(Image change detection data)

····················

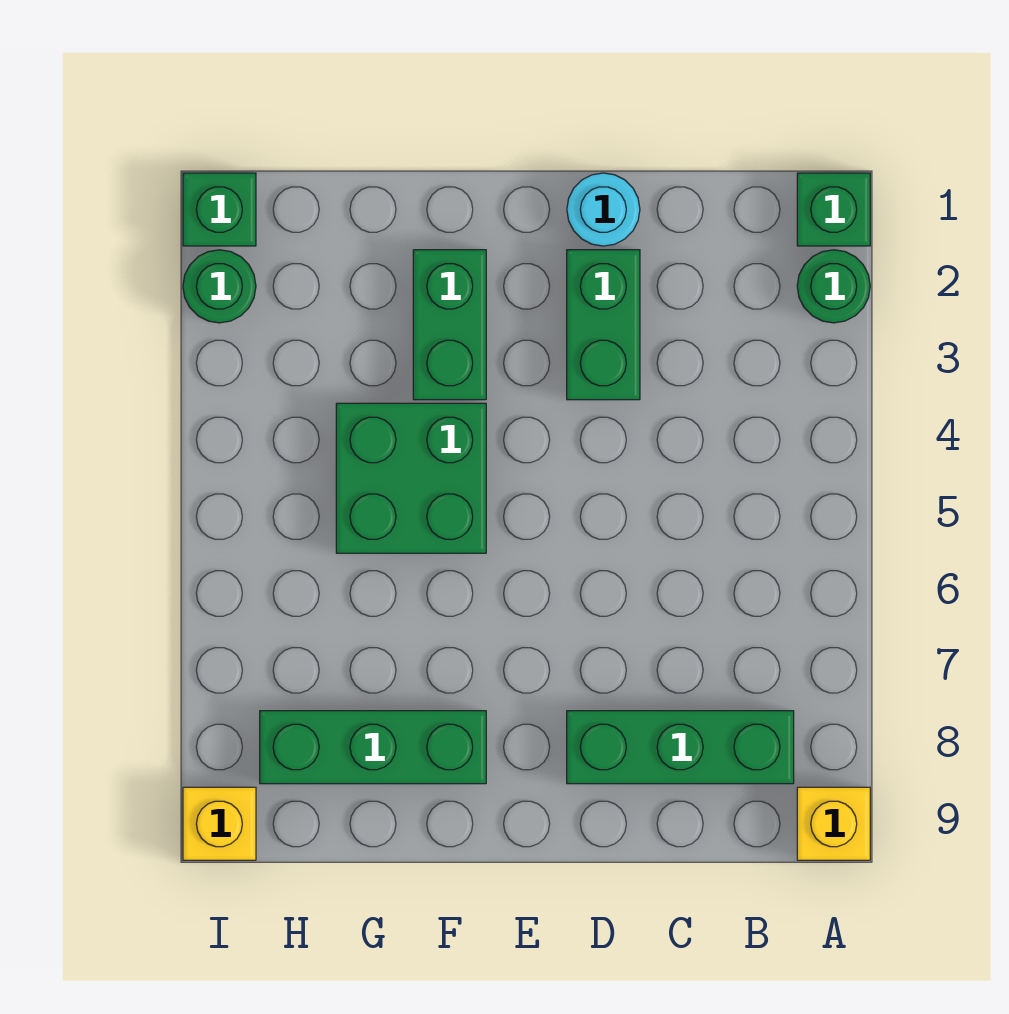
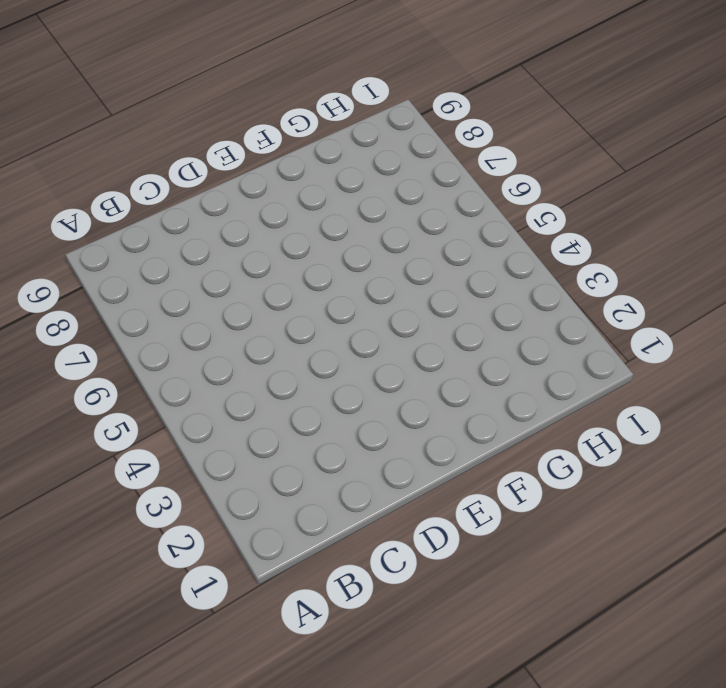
none -> green brick A1 level 1
none -> green round brick A2 level 1
none -> yellow brick A9 level 1

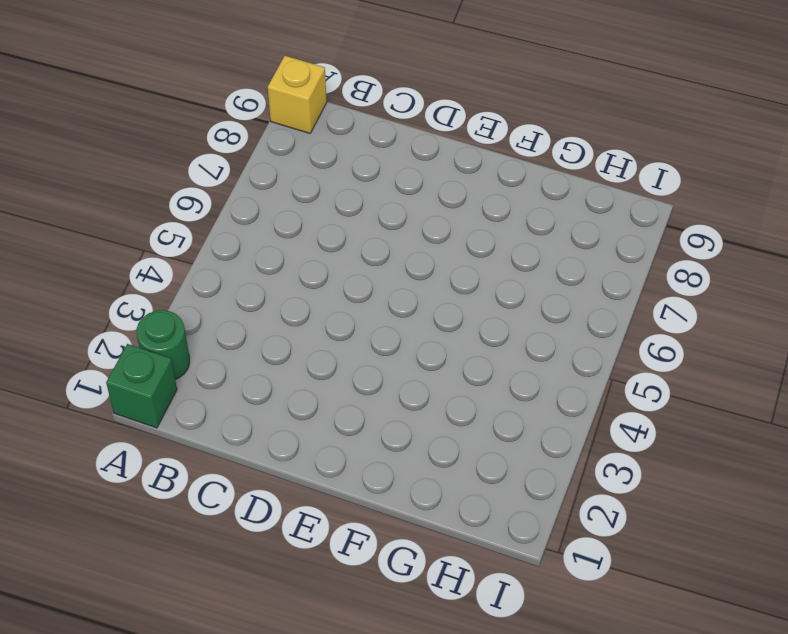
none -> green brick B8:D8 level 1
none -> cyan round brick D1 level 1
none -> green brick D2:D3 level 1

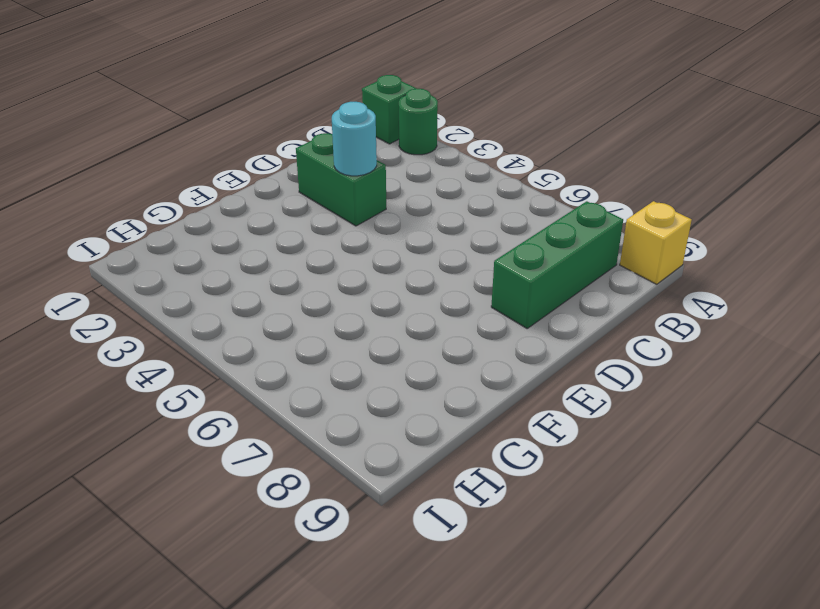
cyan round brick D3 level 2 -> cyan round brick D1 level 1
none -> green brick F2:F3 level 1
none -> green brick F4:G5 level 1
none -> green brick F8:H8 level 1

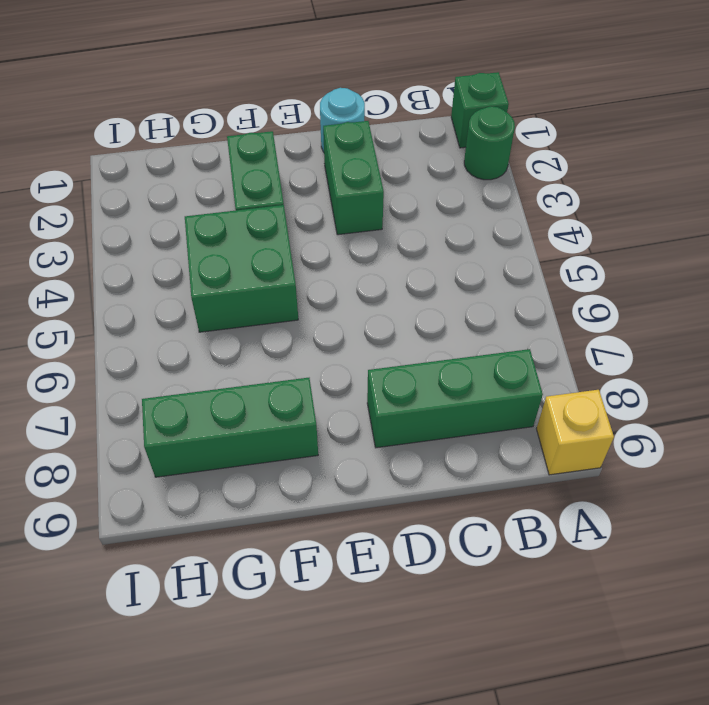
none -> green brick I1 level 1
none -> green round brick I2 level 1
none -> yellow brick I9 level 1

····················

Go back to the data above and please quote exactly, and only, the lines from the line with "none -> green round brick I2 level 1" through its last line.

> **PROBLEM SOLUTION**
none -> green round brick I2 level 1
none -> yellow brick I9 level 1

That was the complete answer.